• Required work: Pull out every line below that holds the word "white".

• Material supplied:
BEGIN

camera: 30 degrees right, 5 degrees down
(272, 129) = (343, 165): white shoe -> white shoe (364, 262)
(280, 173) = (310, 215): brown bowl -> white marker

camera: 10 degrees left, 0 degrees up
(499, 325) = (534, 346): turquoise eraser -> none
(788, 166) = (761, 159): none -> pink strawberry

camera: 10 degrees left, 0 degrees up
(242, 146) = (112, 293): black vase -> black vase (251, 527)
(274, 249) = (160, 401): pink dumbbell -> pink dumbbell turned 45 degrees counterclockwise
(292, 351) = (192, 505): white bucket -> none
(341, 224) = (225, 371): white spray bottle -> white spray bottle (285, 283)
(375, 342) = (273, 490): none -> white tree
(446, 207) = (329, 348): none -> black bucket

END
BEGIN

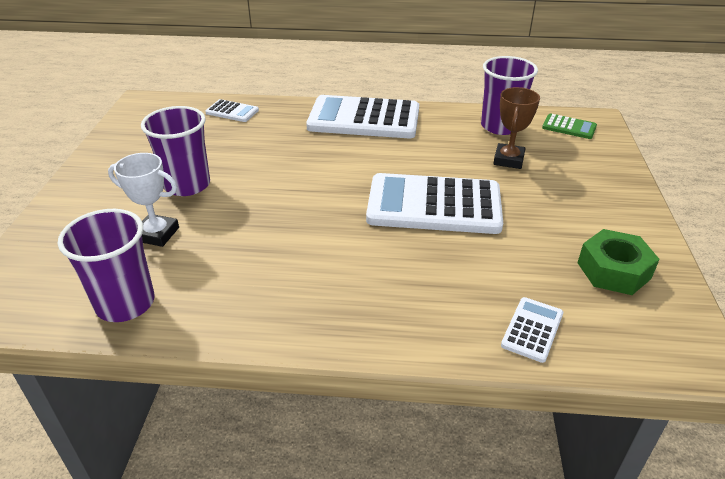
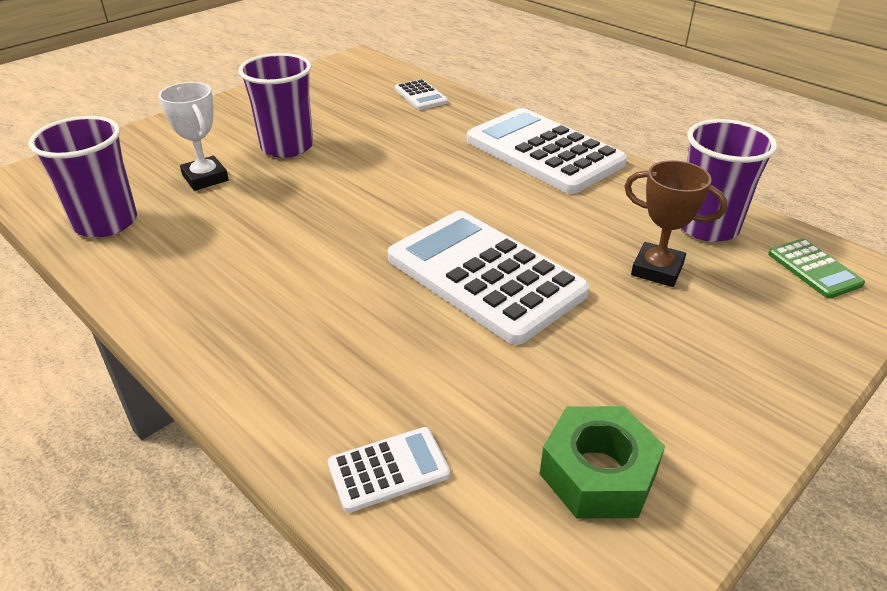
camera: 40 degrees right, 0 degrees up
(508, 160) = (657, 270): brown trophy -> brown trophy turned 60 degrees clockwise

END

• Response area:
(272, 129) = (343, 165): white shoe -> white shoe (364, 262)
(280, 173) = (310, 215): brown bowl -> white marker
(292, 351) = (192, 505): white bucket -> none
(341, 224) = (225, 371): white spray bottle -> white spray bottle (285, 283)
(375, 342) = (273, 490): none -> white tree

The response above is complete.